# What you are asked to do:
Nothing but the pictures should be left out when you copy the records exactly.

────────────────────

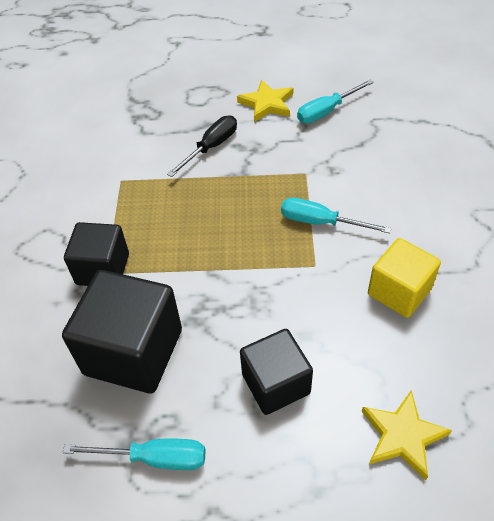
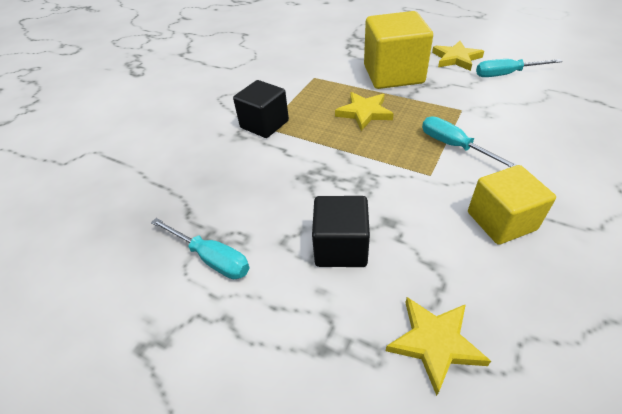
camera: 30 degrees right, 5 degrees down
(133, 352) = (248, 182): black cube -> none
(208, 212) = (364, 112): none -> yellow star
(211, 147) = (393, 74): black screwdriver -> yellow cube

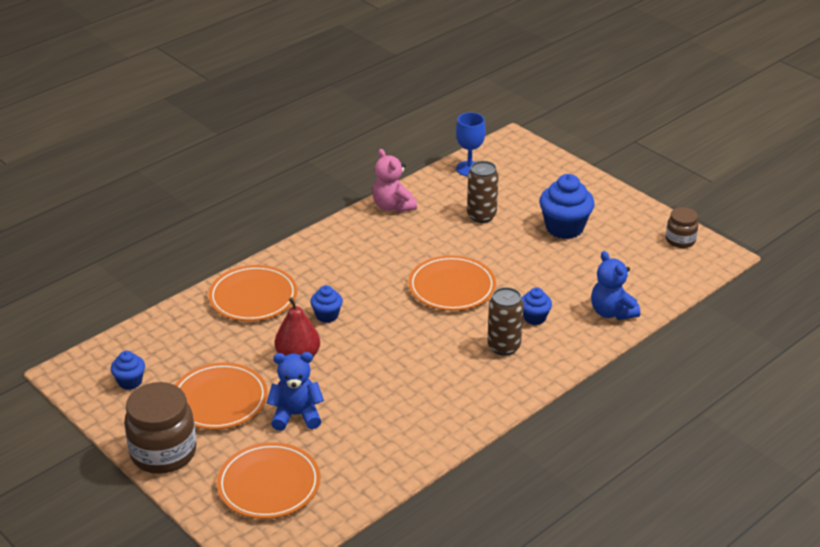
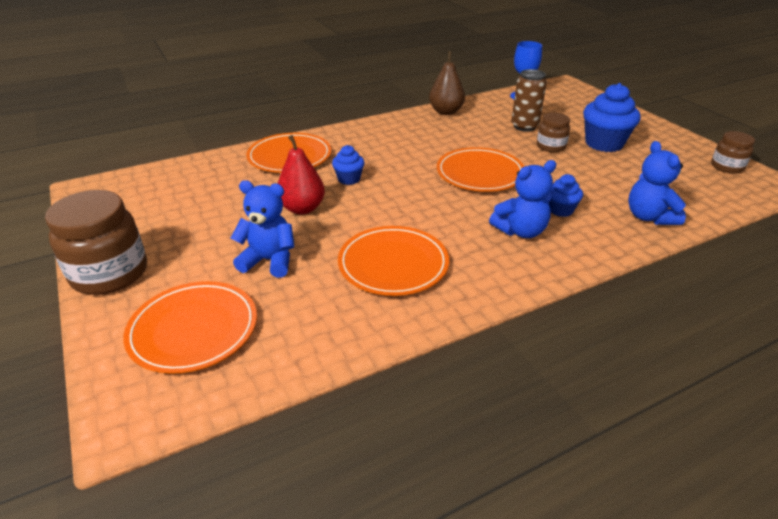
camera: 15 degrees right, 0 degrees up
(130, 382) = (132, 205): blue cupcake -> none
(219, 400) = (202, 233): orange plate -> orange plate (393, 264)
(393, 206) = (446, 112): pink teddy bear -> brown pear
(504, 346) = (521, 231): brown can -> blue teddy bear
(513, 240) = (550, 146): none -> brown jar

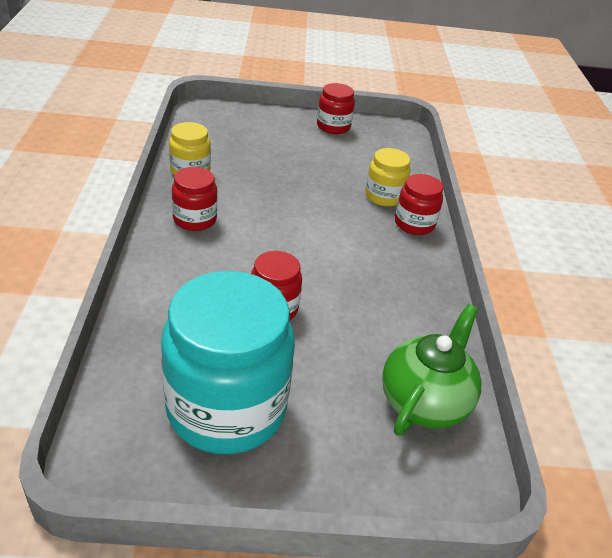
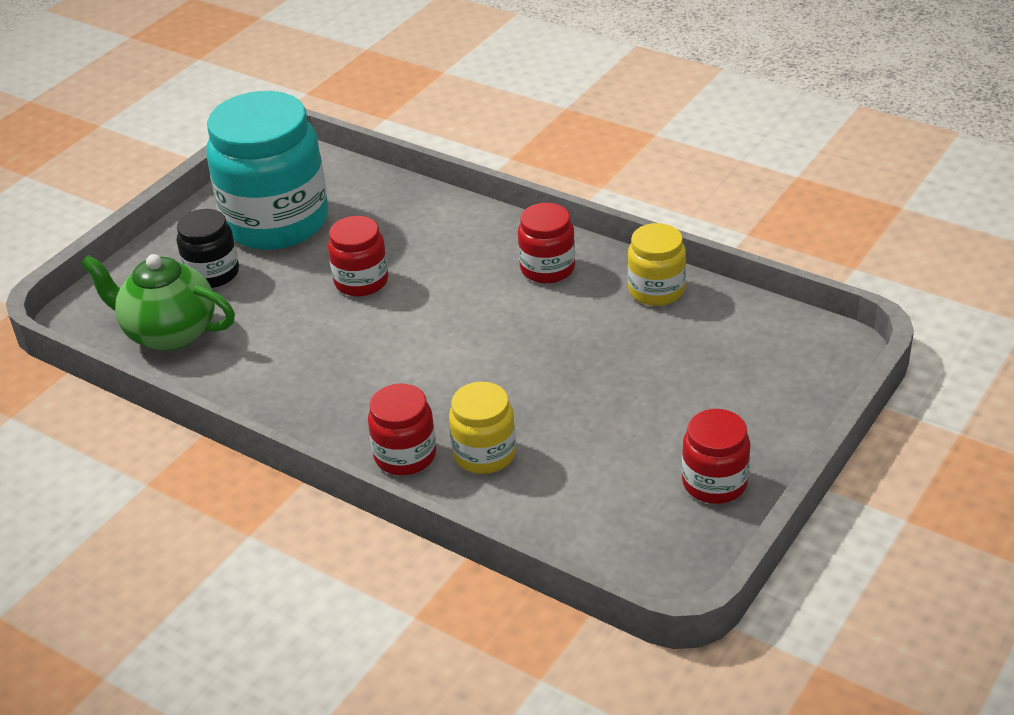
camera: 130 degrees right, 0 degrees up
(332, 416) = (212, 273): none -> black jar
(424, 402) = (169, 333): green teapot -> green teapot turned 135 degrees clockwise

────────────────────

# Task result:
camera: 30 degrees right, 5 degrees down
(133, 352) = (248, 182): black cube -> none
(208, 212) = (364, 112): none -> yellow star
(211, 147) = (393, 74): black screwdriver -> yellow cube

camera: 15 degrees right, 0 degrees up
(130, 382) = (132, 205): blue cupcake -> none
(219, 400) = (202, 233): orange plate -> orange plate (393, 264)
(393, 206) = (446, 112): pink teddy bear -> brown pear
(504, 346) = (521, 231): brown can -> blue teddy bear
(513, 240) = (550, 146): none -> brown jar

camera: 130 degrees right, 0 degrees up
(332, 416) = (212, 273): none -> black jar
(424, 402) = (169, 333): green teapot -> green teapot turned 135 degrees clockwise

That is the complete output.